### RECORDS FOR THIS TASK

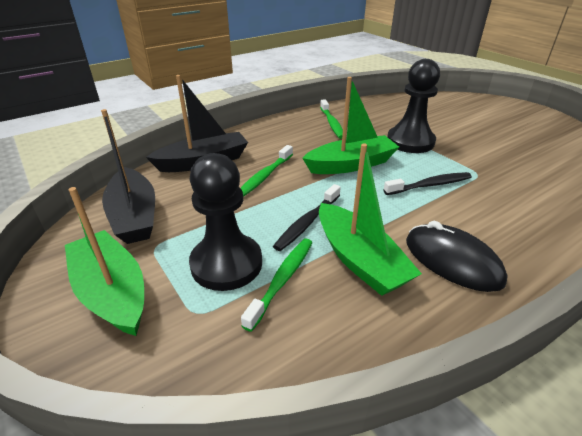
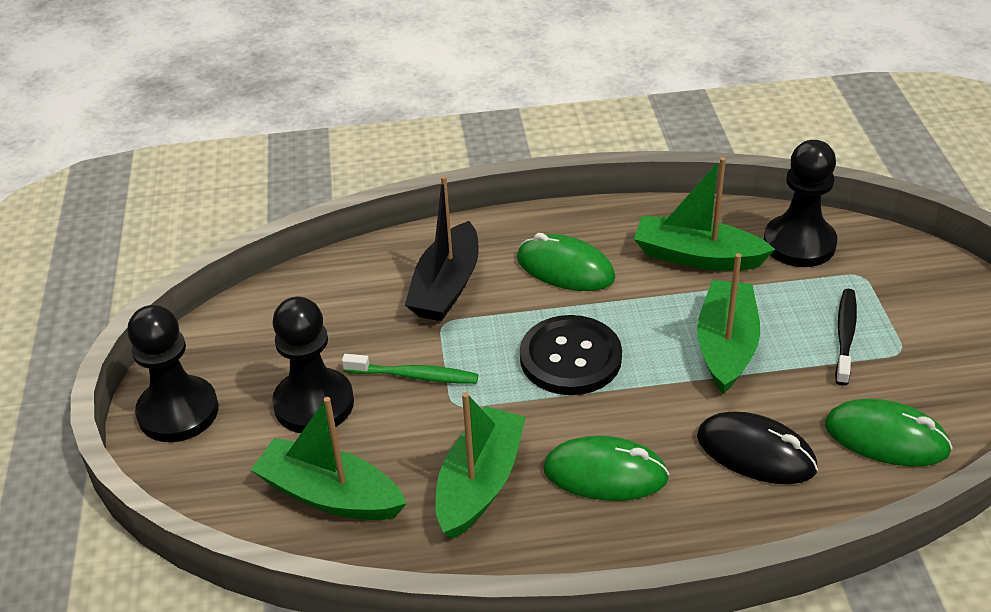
black boat: 2 -> 1
black button: 0 -> 1
black pawn: 2 -> 3
black toothbrush: 2 -> 1
green boat: 3 -> 4
green mouse: 0 -> 3
green toothbrush: 3 -> 1

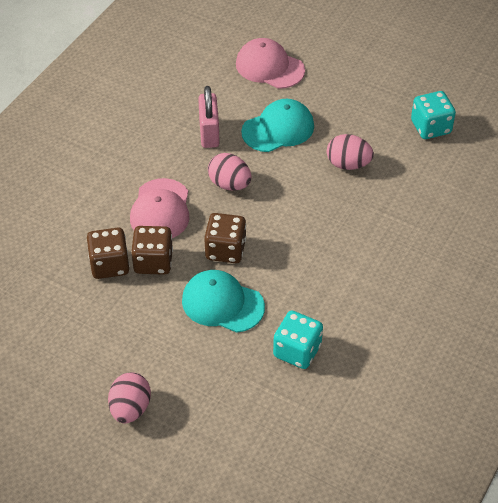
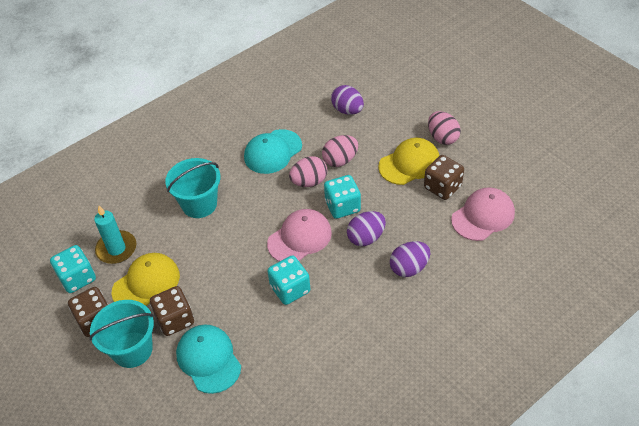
pink padlock: 1 -> 0
purple egg: 0 -> 3
turquoise bucket: 0 -> 2
turquoise candle: 0 -> 1
turquoise dice: 2 -> 3
yellow cap: 0 -> 2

######

## [WHAT IS NEEDED]
Go through the material and set it down again exactly, but without any pictures.

## [YOUR SOLUTION]
black boat: 2 -> 1
black button: 0 -> 1
black pawn: 2 -> 3
black toothbrush: 2 -> 1
green boat: 3 -> 4
green mouse: 0 -> 3
green toothbrush: 3 -> 1

pink padlock: 1 -> 0
purple egg: 0 -> 3
turquoise bucket: 0 -> 2
turquoise candle: 0 -> 1
turquoise dice: 2 -> 3
yellow cap: 0 -> 2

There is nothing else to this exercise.